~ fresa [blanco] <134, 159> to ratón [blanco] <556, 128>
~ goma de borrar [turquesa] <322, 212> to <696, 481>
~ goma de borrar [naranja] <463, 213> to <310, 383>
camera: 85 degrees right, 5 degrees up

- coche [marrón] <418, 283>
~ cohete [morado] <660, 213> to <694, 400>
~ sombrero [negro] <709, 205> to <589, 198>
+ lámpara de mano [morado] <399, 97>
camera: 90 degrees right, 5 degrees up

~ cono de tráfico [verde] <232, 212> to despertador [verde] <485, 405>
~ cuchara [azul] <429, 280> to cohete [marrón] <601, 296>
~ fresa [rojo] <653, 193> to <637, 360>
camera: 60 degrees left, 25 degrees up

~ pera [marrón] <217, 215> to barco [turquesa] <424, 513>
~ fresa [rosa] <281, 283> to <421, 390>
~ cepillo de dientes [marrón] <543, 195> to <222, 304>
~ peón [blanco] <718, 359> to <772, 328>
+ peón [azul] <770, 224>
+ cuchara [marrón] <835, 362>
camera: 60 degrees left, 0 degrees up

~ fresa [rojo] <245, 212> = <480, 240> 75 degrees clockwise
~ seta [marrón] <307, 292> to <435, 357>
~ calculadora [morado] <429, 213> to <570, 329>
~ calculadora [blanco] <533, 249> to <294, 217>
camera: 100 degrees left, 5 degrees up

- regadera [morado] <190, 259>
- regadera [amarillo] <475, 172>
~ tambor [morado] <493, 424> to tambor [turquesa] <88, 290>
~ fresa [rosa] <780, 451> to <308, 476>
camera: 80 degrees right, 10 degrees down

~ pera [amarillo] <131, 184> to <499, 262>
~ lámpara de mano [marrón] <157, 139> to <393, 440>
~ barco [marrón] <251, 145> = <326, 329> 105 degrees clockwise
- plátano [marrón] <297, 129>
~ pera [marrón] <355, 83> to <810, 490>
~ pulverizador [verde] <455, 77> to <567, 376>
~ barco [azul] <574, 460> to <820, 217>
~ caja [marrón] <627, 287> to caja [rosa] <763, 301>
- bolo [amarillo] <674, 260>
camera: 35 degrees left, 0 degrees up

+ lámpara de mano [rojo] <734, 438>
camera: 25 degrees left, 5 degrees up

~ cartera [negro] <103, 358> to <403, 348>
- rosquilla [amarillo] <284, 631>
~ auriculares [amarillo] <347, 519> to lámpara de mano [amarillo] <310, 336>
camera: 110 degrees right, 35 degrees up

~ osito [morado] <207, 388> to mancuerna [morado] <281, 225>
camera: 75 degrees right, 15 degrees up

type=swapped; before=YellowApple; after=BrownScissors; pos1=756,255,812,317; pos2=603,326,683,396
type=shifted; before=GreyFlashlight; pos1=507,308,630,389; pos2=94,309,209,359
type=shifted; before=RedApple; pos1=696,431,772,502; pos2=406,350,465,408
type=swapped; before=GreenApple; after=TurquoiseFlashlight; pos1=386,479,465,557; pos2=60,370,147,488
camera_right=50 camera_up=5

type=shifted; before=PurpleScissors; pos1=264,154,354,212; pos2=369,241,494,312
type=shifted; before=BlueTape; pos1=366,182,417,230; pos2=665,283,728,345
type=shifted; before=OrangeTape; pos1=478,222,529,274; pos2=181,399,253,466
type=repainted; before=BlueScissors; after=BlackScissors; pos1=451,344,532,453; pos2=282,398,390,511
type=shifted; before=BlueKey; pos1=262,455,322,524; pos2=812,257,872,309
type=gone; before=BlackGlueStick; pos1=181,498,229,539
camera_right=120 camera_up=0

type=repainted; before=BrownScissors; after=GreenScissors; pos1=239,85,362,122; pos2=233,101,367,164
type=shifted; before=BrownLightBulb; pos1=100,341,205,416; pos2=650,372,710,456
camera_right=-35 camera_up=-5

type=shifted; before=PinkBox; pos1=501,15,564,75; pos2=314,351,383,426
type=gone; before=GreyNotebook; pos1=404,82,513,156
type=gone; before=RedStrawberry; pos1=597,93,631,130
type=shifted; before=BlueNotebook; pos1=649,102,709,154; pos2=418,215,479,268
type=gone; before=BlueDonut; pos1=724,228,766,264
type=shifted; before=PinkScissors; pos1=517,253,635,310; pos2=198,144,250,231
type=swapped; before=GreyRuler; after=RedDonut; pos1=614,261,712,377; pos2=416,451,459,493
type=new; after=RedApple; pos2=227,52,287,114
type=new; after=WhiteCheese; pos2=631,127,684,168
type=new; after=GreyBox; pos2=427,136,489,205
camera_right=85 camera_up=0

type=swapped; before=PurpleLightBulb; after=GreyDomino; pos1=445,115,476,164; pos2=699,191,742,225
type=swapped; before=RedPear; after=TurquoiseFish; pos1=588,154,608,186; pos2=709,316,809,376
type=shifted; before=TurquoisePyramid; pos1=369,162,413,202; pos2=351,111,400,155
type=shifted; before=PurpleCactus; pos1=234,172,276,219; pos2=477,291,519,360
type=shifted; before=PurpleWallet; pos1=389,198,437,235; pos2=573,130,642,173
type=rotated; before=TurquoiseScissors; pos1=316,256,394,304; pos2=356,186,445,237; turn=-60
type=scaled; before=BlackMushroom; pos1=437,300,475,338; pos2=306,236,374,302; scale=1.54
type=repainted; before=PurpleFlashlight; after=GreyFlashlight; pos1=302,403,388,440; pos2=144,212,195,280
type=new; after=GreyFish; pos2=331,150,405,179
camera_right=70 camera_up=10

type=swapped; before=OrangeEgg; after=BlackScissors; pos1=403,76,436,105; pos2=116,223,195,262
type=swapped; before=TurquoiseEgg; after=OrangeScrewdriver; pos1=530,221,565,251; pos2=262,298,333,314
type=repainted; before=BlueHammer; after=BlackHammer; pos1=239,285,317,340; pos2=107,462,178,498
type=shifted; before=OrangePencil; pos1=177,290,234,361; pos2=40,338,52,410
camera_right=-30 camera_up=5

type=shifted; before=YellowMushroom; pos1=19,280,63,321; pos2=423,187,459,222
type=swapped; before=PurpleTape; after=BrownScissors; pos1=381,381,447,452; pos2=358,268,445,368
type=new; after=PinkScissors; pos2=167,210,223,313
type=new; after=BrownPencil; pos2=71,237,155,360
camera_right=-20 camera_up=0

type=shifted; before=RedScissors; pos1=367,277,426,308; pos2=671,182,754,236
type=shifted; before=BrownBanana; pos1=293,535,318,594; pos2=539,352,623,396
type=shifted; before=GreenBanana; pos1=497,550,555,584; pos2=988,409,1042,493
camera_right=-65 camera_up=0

About this task —
Word for word, reproduce the listing from its first line through the line that has "to <310, 383>" in it, and go no further.

Your solution —
~ fresa [blanco] <134, 159> to ratón [blanco] <556, 128>
~ goma de borrar [turquesa] <322, 212> to <696, 481>
~ goma de borrar [naranja] <463, 213> to <310, 383>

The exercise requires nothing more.